[[ DATA FOR ANALYSIS, beginning ]]

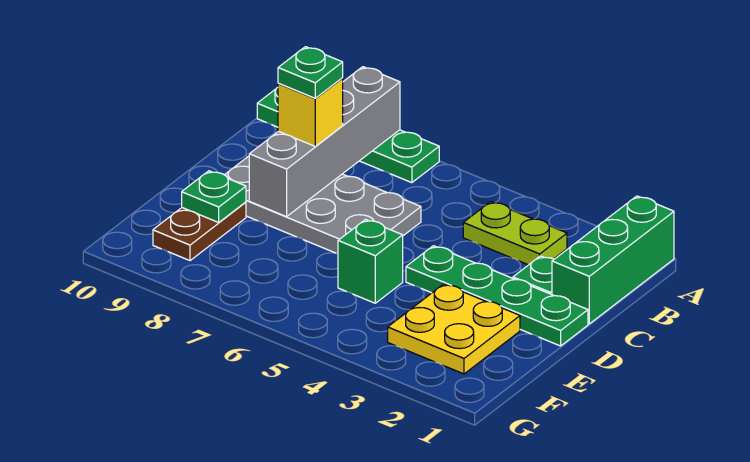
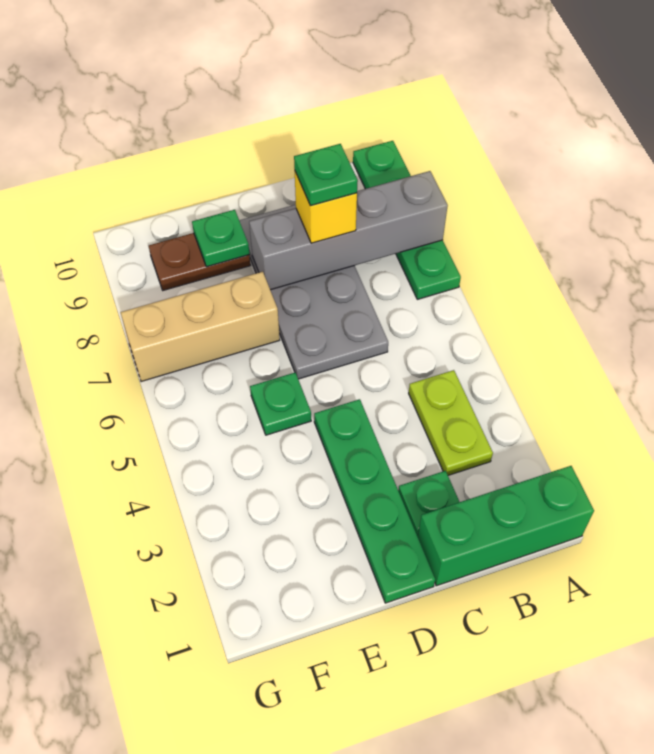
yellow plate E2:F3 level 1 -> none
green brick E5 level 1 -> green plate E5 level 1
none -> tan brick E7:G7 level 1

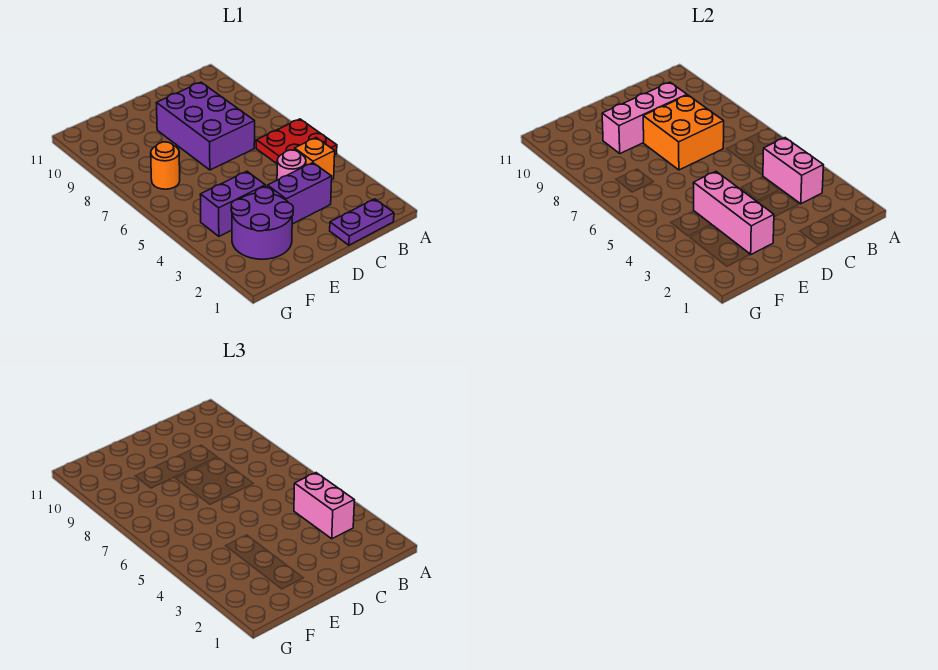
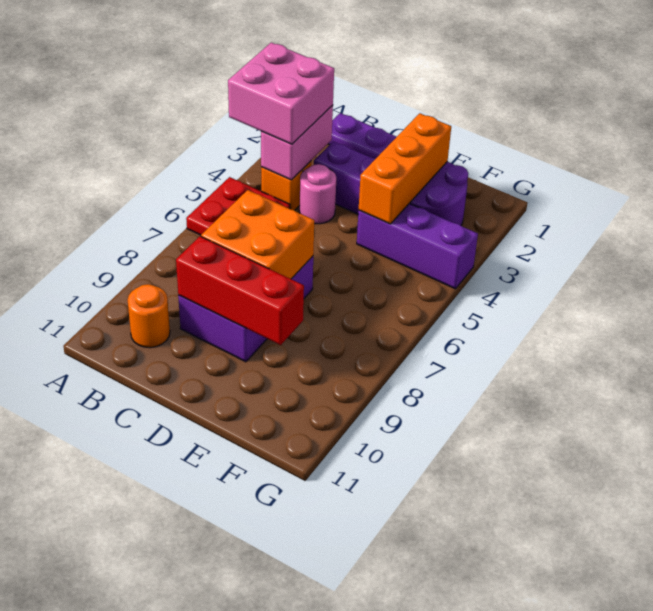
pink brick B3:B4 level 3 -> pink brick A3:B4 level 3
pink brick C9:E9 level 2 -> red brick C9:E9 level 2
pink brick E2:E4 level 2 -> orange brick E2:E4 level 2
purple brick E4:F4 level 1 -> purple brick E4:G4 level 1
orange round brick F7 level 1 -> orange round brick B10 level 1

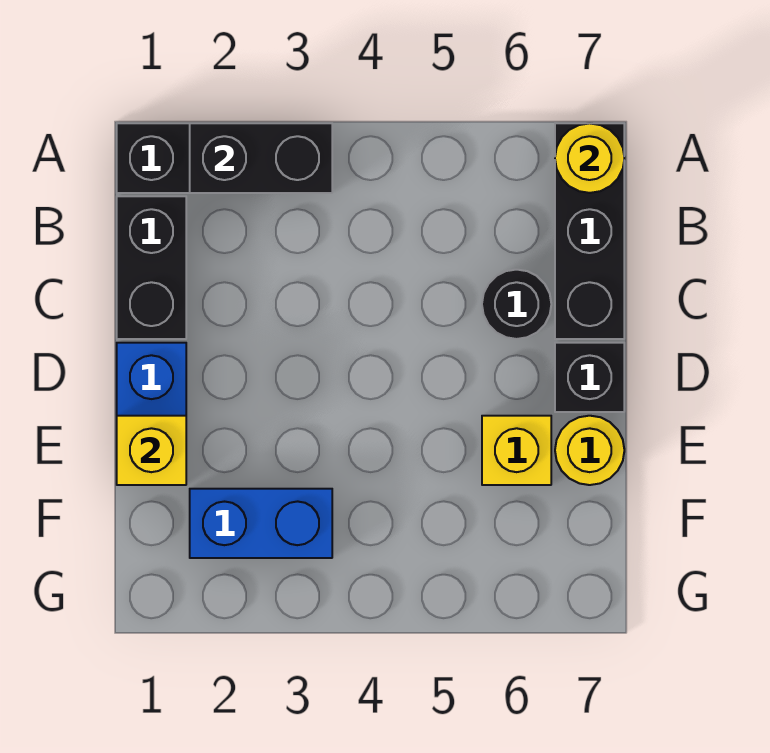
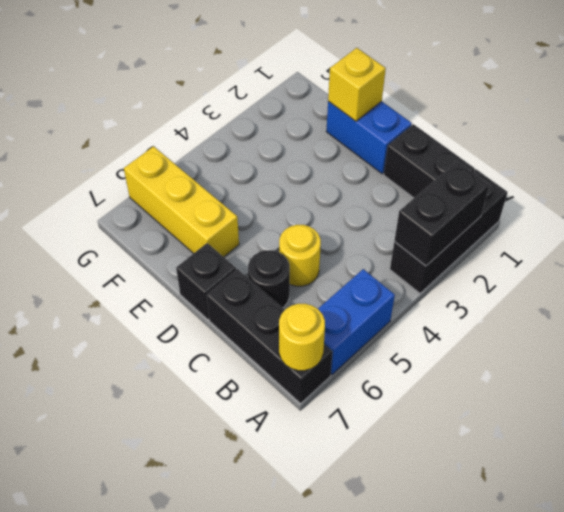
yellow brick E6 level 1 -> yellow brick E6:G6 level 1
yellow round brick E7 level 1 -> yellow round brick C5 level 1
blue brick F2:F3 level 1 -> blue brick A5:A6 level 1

[[ DATA FOR ANALYSIS, end ]]

(BRIEF) Your answer must be an exact transcription of every entry, minus the pictures.

(RESULT OF THIS TASK)
yellow plate E2:F3 level 1 -> none
green brick E5 level 1 -> green plate E5 level 1
none -> tan brick E7:G7 level 1

pink brick B3:B4 level 3 -> pink brick A3:B4 level 3
pink brick C9:E9 level 2 -> red brick C9:E9 level 2
pink brick E2:E4 level 2 -> orange brick E2:E4 level 2
purple brick E4:F4 level 1 -> purple brick E4:G4 level 1
orange round brick F7 level 1 -> orange round brick B10 level 1

yellow brick E6 level 1 -> yellow brick E6:G6 level 1
yellow round brick E7 level 1 -> yellow round brick C5 level 1
blue brick F2:F3 level 1 -> blue brick A5:A6 level 1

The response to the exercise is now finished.